### REQUIREMENT
Please repeat exactly the lines below from the line with "none -> black light bulb [866,203,944,260]" to the line with "orange bottle [348,296,382,373]", including both, and leave out every picture.

AVAILABLE DATA START

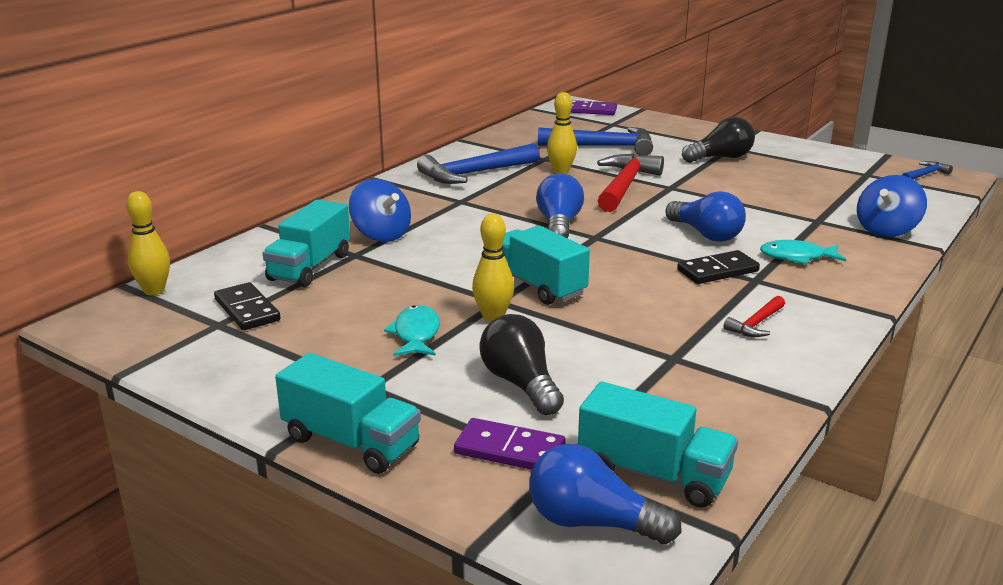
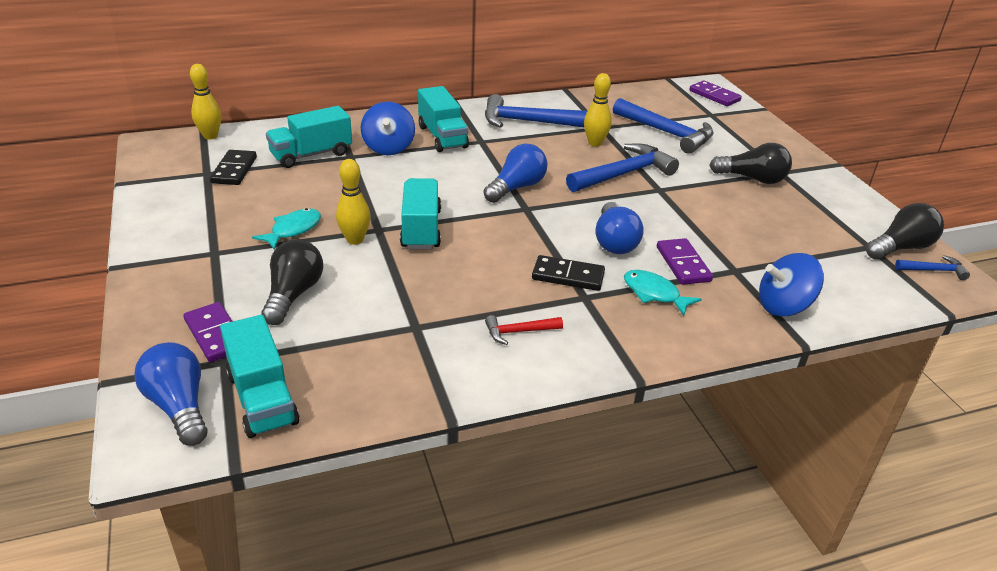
camera: 35 degrees right, 10 degrees up
turquoise truck [275,353,421,474] -> turquoise truck moved to [418,86,469,152]
red hammer [597,154,664,212] -> blue hammer [566,143,679,192]
none -> purple domino [657,238,713,285]
none -> black light bulb [866,203,944,260]

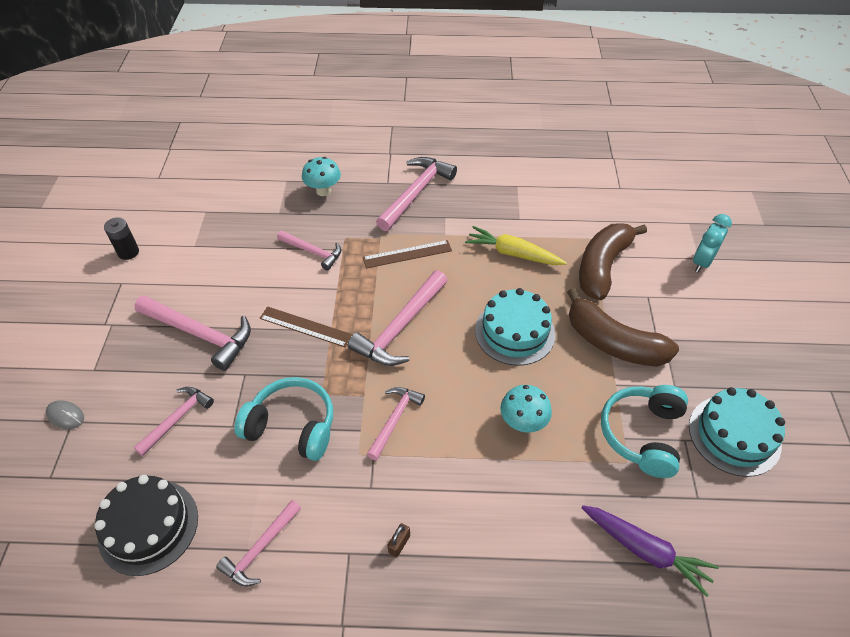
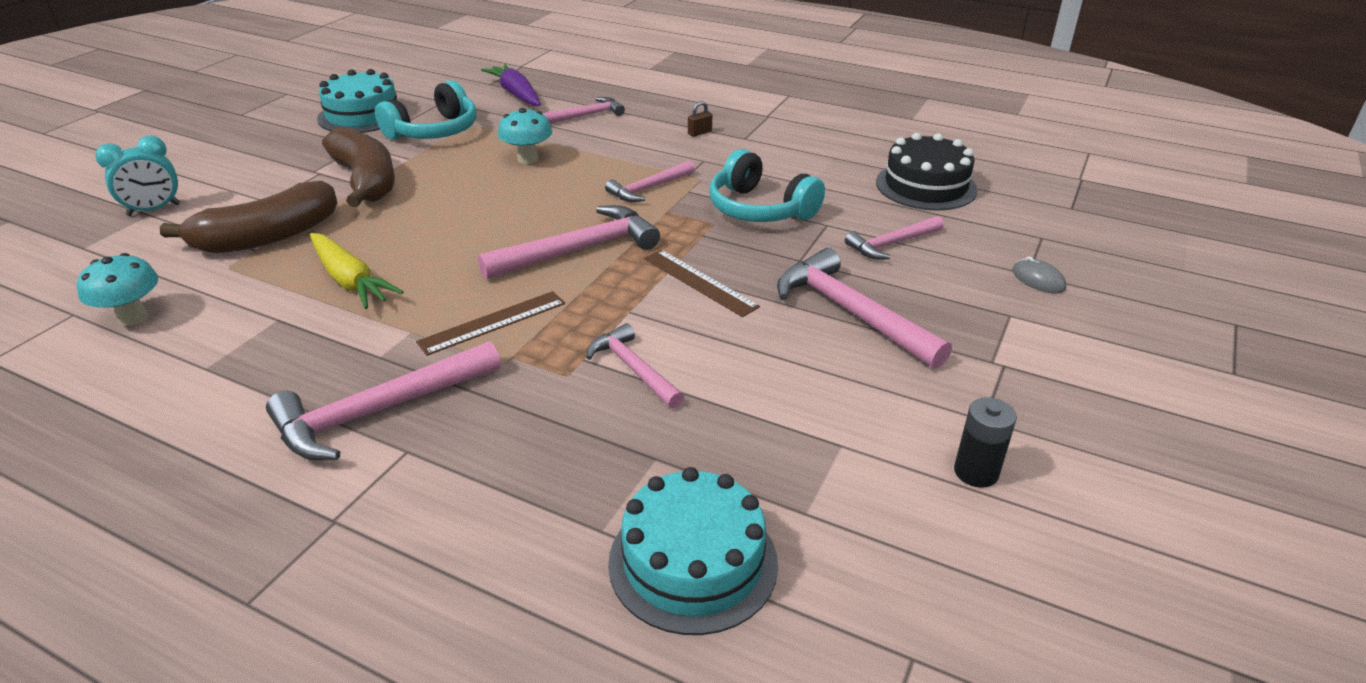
camera: 155 degrees left, 15 degrees down
pink hammer [216,500,301,587] -> pink hammer moved to [542,97,625,124]
turquoise mushroom [302,157,341,196] -> turquoise mushroom moved to [77,253,158,326]
brown ruler [363,240,452,268] -> brown ruler turned 45 degrees counterclockwise [416,291,565,356]
turquoise cake [475,288,555,366] -> turquoise cake moved to [608,467,778,635]

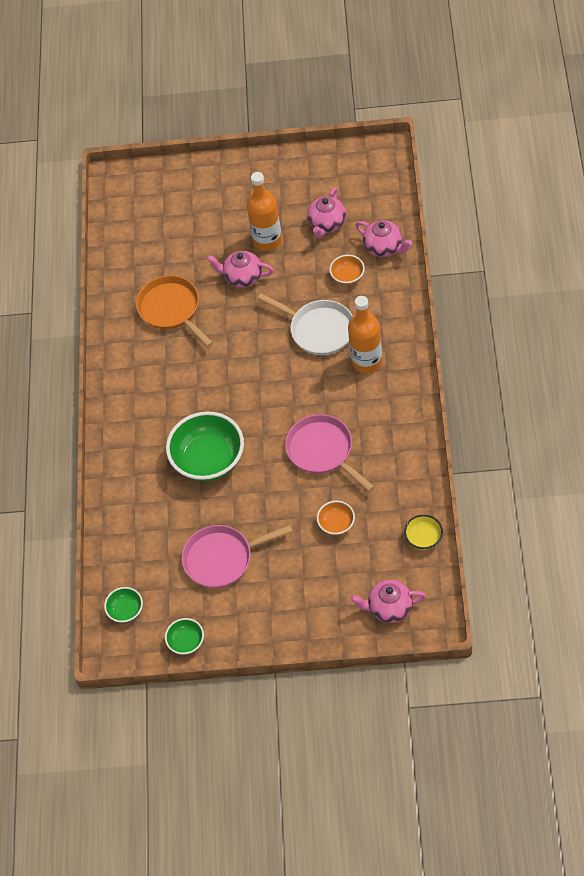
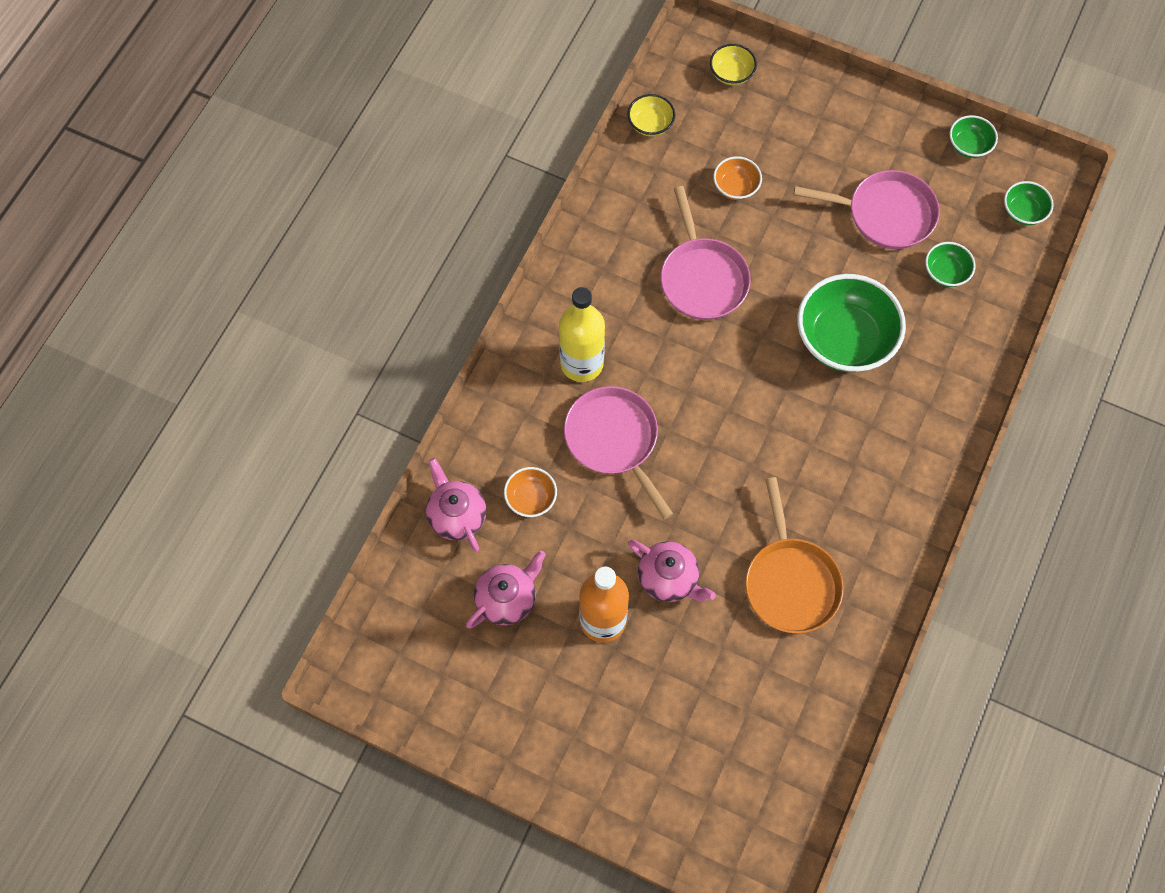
camera: 160 degrees left, 10 degrees up
white pan [257,293,353,355] -> pink pan [564,386,673,519]
orange bottle [348,296,382,373] -> yellow bottle [559,287,605,382]
pink teapot [350,580,426,623] -> yellow bowl [710,44,757,85]
none -> green bowl [925,242,976,287]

AVAILABLE DATA END

### RESPONSE BOX
none -> black light bulb [866,203,944,260]

camera: 155 degrees left, 15 degrees down
pink hammer [216,500,301,587] -> pink hammer moved to [542,97,625,124]
turquoise mushroom [302,157,341,196] -> turquoise mushroom moved to [77,253,158,326]
brown ruler [363,240,452,268] -> brown ruler turned 45 degrees counterclockwise [416,291,565,356]
turquoise cake [475,288,555,366] -> turquoise cake moved to [608,467,778,635]

camera: 160 degrees left, 10 degrees up
white pan [257,293,353,355] -> pink pan [564,386,673,519]
orange bottle [348,296,382,373] -> yellow bottle [559,287,605,382]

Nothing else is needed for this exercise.